Transcribe every entry verbatim; omit pictures.

(Revision comparison data)

--- --- ---

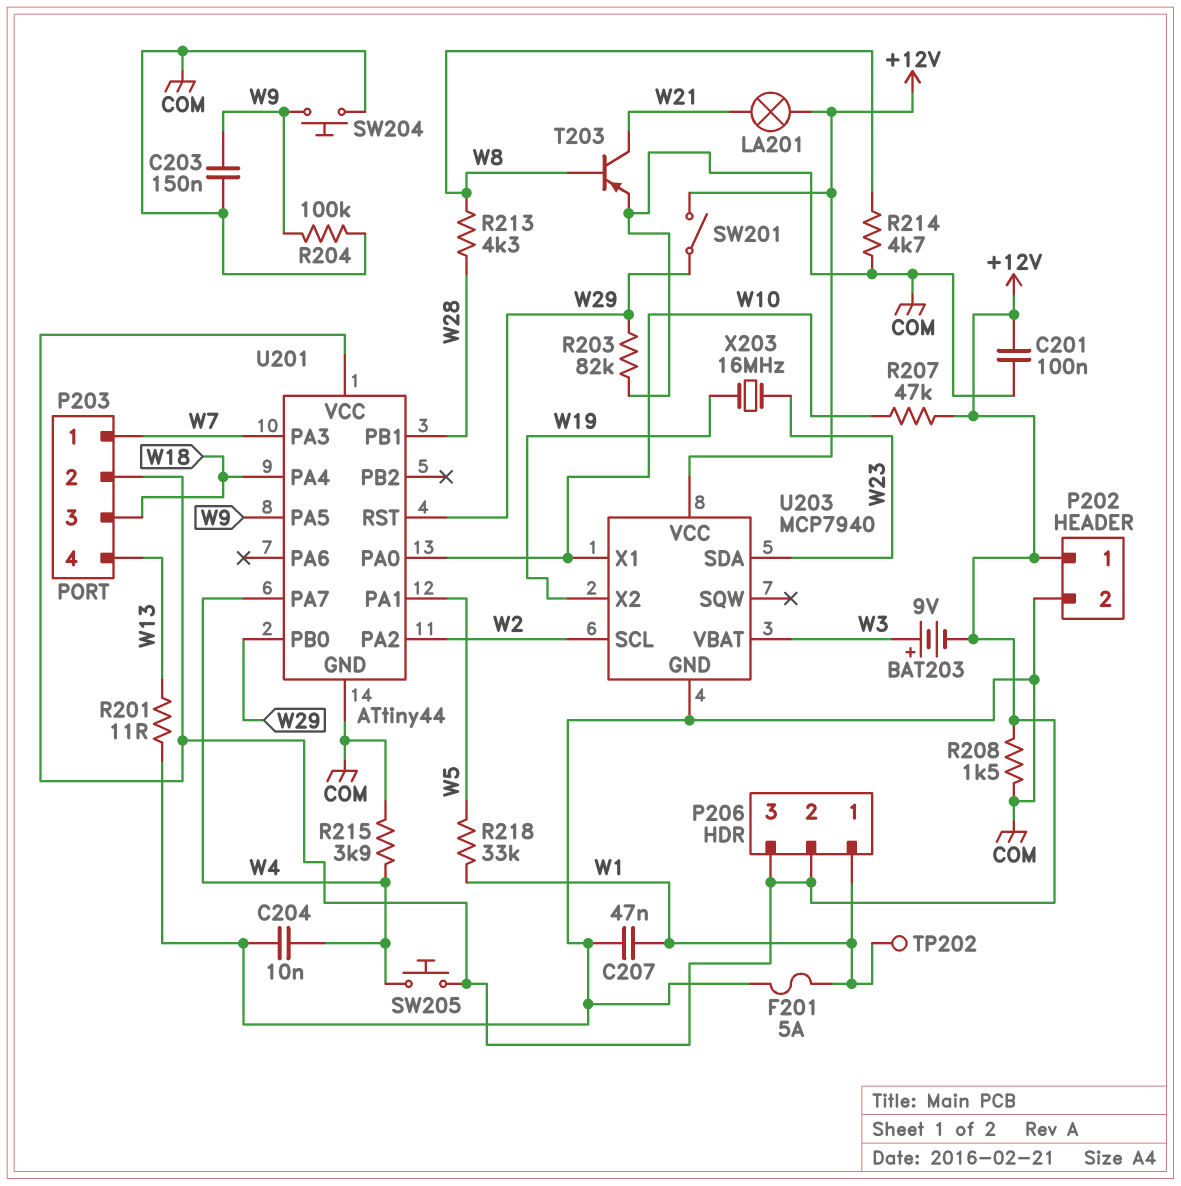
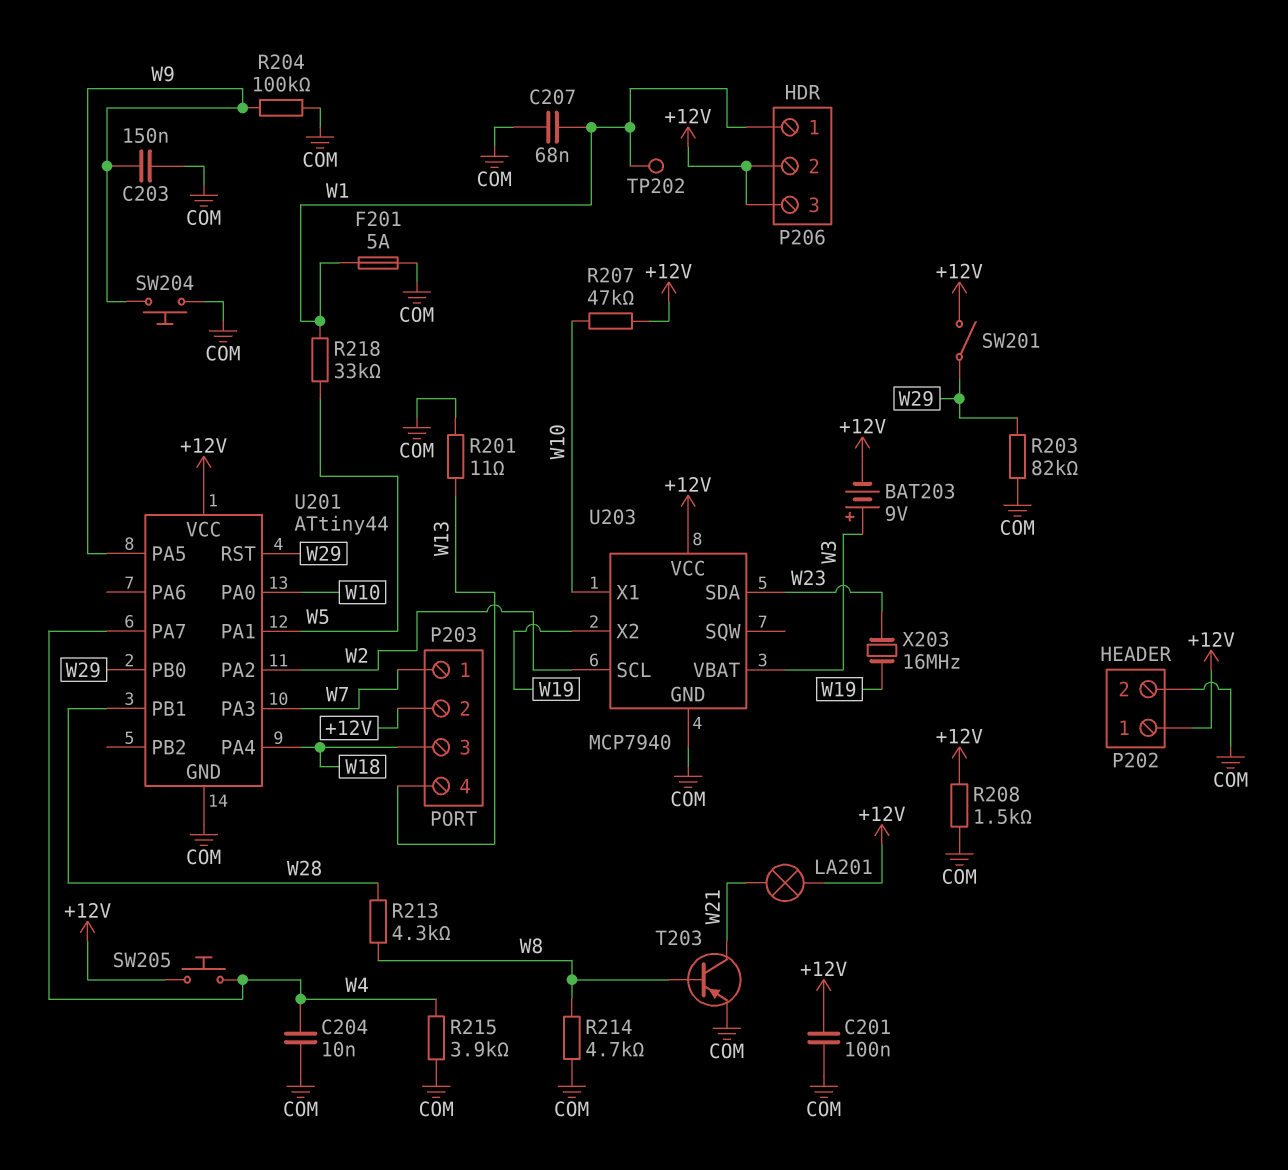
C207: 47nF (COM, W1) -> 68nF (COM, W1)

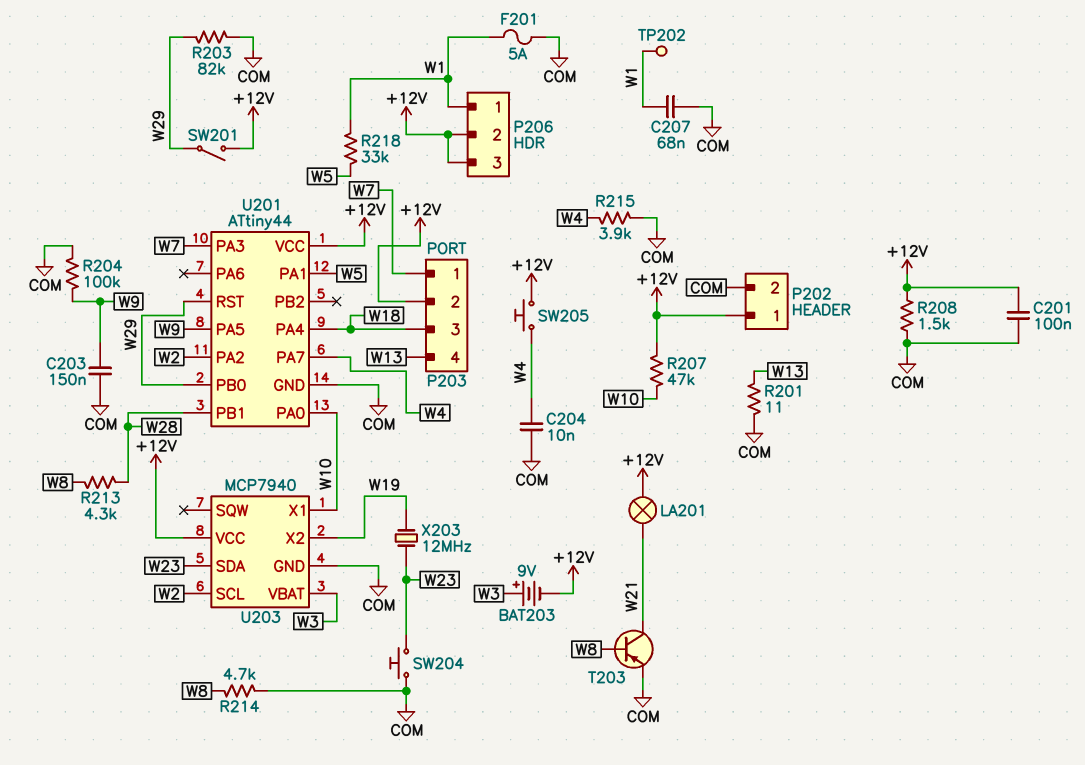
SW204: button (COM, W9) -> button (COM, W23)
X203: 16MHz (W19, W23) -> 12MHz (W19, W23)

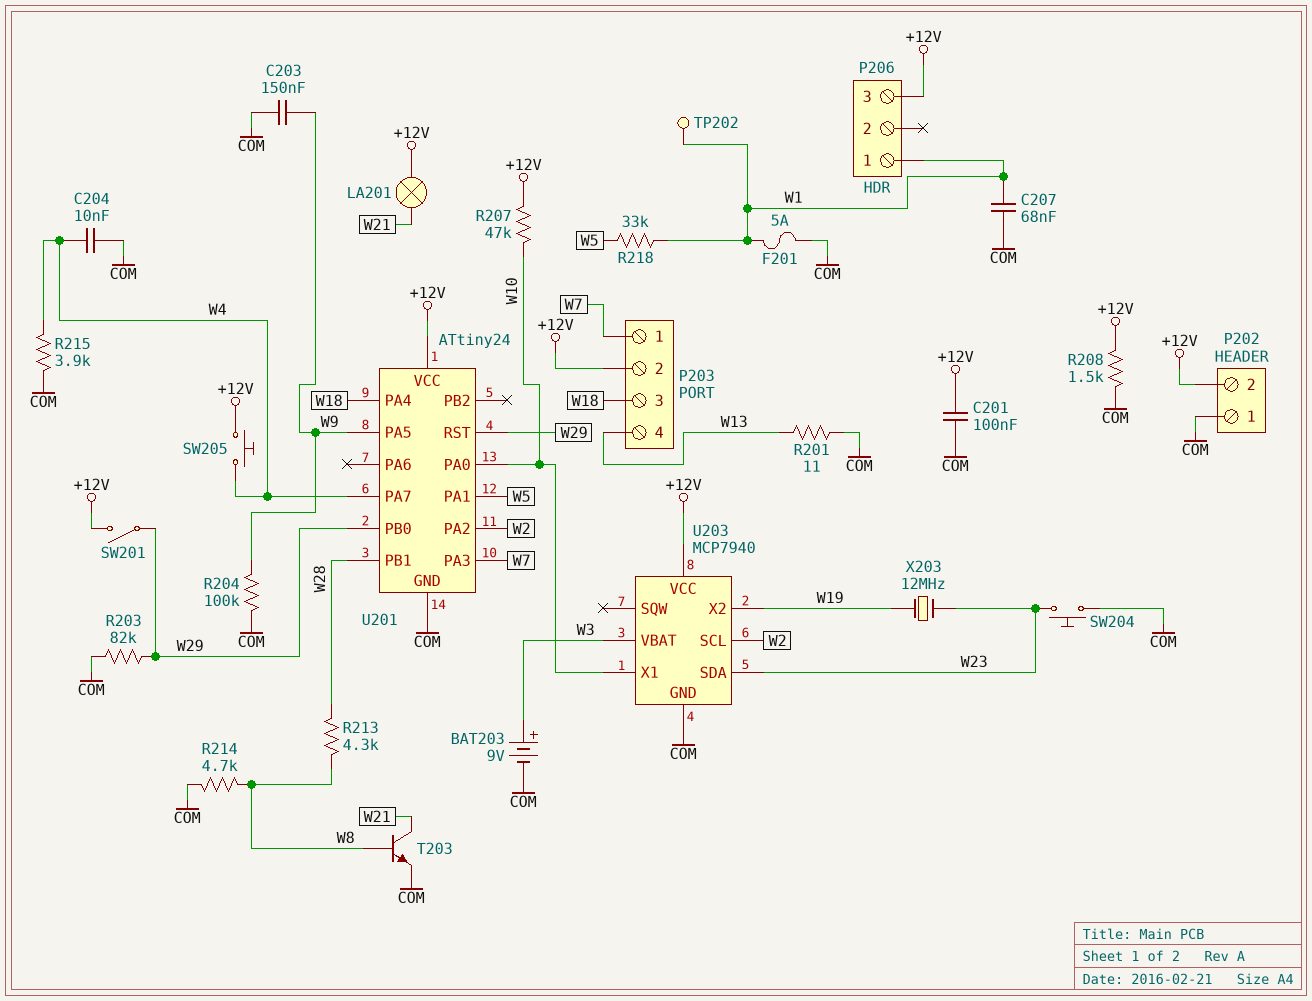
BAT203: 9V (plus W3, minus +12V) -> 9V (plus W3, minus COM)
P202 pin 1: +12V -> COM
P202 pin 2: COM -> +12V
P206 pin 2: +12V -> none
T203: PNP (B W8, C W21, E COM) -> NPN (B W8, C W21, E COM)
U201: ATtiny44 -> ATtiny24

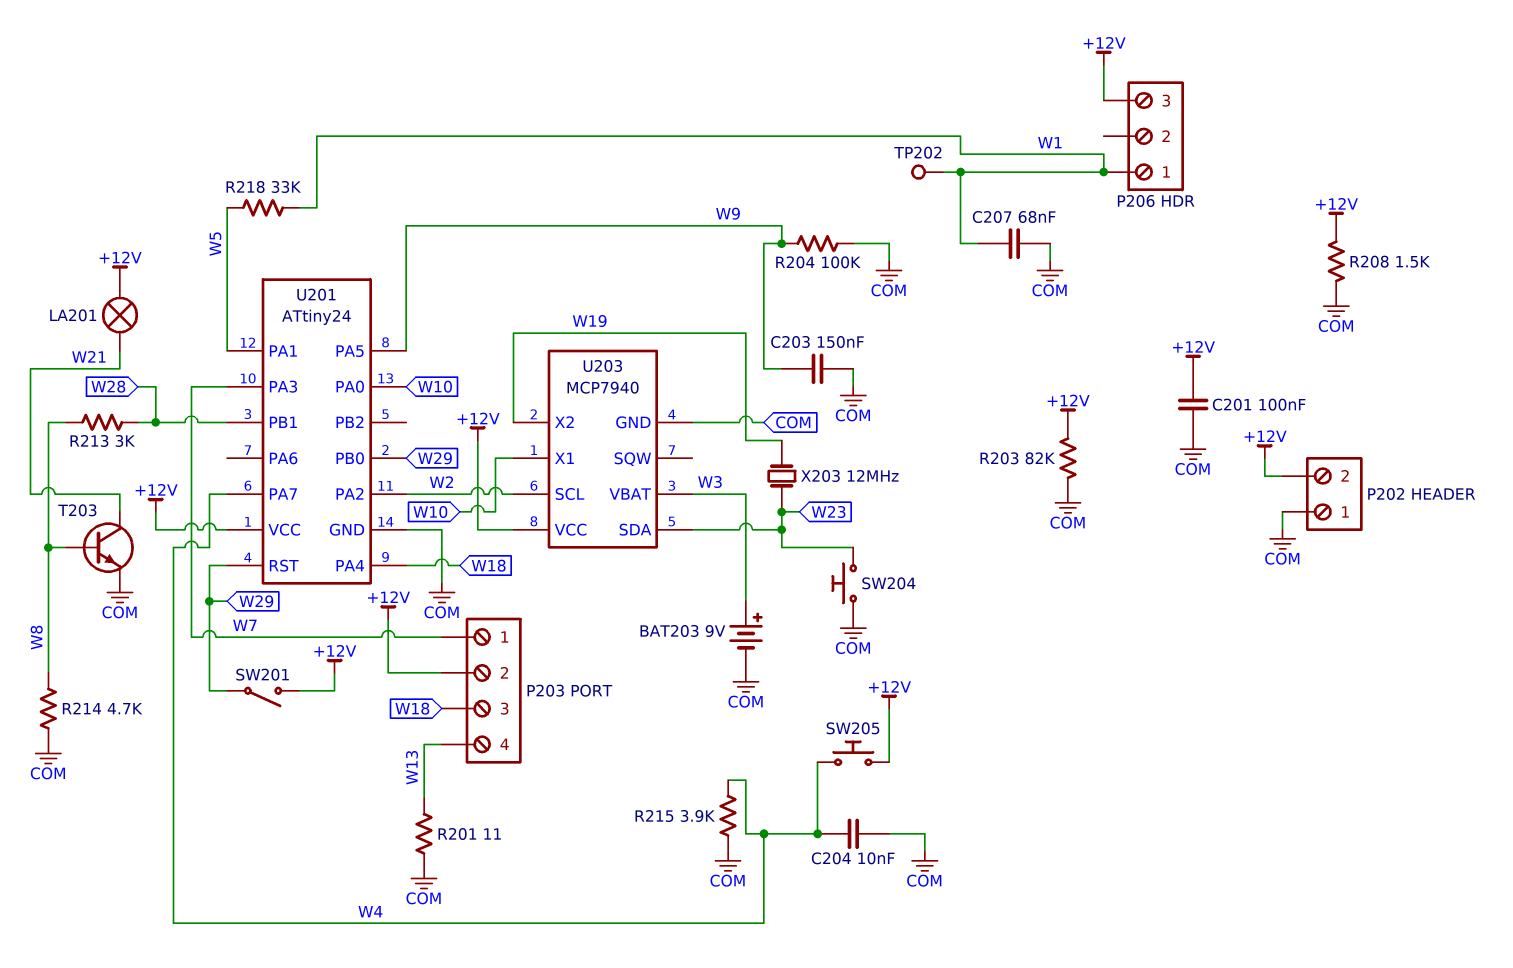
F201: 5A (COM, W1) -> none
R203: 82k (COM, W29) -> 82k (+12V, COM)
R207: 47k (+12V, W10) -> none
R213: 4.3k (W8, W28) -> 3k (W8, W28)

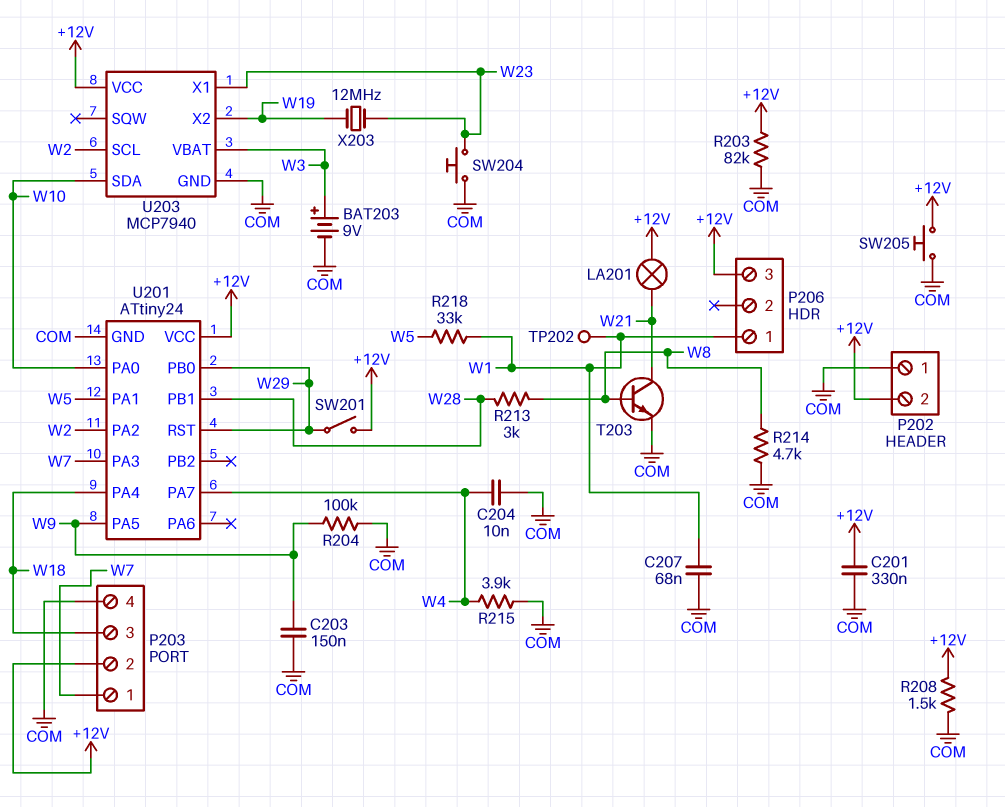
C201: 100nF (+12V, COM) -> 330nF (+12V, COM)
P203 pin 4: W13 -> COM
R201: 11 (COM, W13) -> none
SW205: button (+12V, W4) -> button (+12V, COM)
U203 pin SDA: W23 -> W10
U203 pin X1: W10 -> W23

--- --- ---

### YOUR SOLUTION
C207: 47nF (COM, W1) -> 68nF (COM, W1)

SW204: button (COM, W9) -> button (COM, W23)
X203: 16MHz (W19, W23) -> 12MHz (W19, W23)

BAT203: 9V (plus W3, minus +12V) -> 9V (plus W3, minus COM)
P202 pin 1: +12V -> COM
P202 pin 2: COM -> +12V
P206 pin 2: +12V -> none
T203: PNP (B W8, C W21, E COM) -> NPN (B W8, C W21, E COM)
U201: ATtiny44 -> ATtiny24

F201: 5A (COM, W1) -> none
R203: 82k (COM, W29) -> 82k (+12V, COM)
R207: 47k (+12V, W10) -> none
R213: 4.3k (W8, W28) -> 3k (W8, W28)

C201: 100nF (+12V, COM) -> 330nF (+12V, COM)
P203 pin 4: W13 -> COM
R201: 11 (COM, W13) -> none
SW205: button (+12V, W4) -> button (+12V, COM)
U203 pin SDA: W23 -> W10
U203 pin X1: W10 -> W23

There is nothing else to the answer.